▶ [Aim of the exercise]: Give every line of the records exactly, please, from the first up to and including the one containing "IR pin GND: VIN -> GND".

Source data
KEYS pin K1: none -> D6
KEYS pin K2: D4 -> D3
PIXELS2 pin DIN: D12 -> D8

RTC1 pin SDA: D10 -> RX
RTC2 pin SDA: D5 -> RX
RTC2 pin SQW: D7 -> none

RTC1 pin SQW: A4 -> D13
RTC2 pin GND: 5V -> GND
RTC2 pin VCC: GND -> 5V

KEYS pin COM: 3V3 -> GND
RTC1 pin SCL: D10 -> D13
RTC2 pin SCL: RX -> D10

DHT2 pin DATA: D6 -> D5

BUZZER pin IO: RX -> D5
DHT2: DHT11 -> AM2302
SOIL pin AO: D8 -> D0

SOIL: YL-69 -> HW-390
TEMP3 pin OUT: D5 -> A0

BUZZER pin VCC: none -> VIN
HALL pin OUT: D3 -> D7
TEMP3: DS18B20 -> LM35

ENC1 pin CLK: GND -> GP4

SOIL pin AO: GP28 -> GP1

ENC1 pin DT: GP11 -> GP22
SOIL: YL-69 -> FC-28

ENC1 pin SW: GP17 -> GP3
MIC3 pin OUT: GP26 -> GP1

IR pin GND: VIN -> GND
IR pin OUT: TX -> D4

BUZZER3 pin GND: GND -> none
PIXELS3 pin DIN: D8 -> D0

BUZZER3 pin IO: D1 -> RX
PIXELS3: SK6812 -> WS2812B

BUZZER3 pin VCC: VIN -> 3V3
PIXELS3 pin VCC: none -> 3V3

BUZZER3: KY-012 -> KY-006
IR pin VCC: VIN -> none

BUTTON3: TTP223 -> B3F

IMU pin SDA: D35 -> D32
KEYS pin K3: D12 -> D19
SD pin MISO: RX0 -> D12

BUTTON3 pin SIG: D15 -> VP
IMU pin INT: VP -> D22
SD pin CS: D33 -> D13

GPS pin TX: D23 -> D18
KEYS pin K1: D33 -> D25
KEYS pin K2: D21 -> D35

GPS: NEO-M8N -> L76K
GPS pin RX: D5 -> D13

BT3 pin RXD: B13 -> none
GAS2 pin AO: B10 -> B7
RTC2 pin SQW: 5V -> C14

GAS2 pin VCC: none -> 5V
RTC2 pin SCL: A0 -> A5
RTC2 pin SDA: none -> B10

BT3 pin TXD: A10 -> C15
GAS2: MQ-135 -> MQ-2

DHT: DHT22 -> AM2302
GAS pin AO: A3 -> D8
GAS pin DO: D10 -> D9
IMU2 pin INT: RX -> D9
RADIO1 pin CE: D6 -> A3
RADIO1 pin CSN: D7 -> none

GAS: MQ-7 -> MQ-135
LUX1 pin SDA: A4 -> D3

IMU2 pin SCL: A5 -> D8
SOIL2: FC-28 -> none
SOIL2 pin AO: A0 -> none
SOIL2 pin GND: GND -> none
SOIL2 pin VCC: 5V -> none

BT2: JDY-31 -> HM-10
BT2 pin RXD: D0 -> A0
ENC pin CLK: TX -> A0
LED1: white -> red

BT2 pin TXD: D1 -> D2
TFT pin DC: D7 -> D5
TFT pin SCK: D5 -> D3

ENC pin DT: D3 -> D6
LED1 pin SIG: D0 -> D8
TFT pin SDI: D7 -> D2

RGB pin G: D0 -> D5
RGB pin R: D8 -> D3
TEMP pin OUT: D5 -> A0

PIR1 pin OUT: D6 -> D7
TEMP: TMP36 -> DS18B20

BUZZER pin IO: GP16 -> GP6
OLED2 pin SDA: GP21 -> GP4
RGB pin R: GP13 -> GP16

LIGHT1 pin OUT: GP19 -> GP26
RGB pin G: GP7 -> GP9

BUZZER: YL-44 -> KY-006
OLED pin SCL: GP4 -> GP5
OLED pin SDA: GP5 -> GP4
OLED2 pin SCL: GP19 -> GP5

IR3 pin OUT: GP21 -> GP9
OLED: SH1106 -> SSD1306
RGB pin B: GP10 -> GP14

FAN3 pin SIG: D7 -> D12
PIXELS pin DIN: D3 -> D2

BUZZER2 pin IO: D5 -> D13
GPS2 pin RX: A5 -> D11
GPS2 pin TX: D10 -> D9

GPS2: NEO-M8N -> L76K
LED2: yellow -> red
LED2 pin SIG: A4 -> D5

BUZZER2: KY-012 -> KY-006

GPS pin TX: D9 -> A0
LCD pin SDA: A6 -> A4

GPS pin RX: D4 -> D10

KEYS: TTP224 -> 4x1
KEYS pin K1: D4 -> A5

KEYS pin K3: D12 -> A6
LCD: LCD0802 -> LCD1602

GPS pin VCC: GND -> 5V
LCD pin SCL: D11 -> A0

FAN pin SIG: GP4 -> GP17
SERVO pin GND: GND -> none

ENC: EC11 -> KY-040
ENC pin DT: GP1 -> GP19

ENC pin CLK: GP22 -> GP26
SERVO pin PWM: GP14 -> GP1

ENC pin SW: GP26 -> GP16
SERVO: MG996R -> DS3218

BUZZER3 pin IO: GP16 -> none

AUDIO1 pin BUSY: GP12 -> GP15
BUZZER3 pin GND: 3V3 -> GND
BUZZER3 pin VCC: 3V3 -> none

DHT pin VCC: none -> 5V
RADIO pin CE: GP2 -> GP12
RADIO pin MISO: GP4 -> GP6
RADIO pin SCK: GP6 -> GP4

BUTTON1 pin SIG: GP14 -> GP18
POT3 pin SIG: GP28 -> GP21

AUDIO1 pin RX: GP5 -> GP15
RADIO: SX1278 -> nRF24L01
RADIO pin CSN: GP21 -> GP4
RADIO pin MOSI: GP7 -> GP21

▶ [Solution]:
KEYS pin K1: none -> D6
KEYS pin K2: D4 -> D3
PIXELS2 pin DIN: D12 -> D8

RTC1 pin SDA: D10 -> RX
RTC2 pin SDA: D5 -> RX
RTC2 pin SQW: D7 -> none

RTC1 pin SQW: A4 -> D13
RTC2 pin GND: 5V -> GND
RTC2 pin VCC: GND -> 5V

KEYS pin COM: 3V3 -> GND
RTC1 pin SCL: D10 -> D13
RTC2 pin SCL: RX -> D10

DHT2 pin DATA: D6 -> D5

BUZZER pin IO: RX -> D5
DHT2: DHT11 -> AM2302
SOIL pin AO: D8 -> D0

SOIL: YL-69 -> HW-390
TEMP3 pin OUT: D5 -> A0

BUZZER pin VCC: none -> VIN
HALL pin OUT: D3 -> D7
TEMP3: DS18B20 -> LM35

ENC1 pin CLK: GND -> GP4

SOIL pin AO: GP28 -> GP1

ENC1 pin DT: GP11 -> GP22
SOIL: YL-69 -> FC-28

ENC1 pin SW: GP17 -> GP3
MIC3 pin OUT: GP26 -> GP1

IR pin GND: VIN -> GND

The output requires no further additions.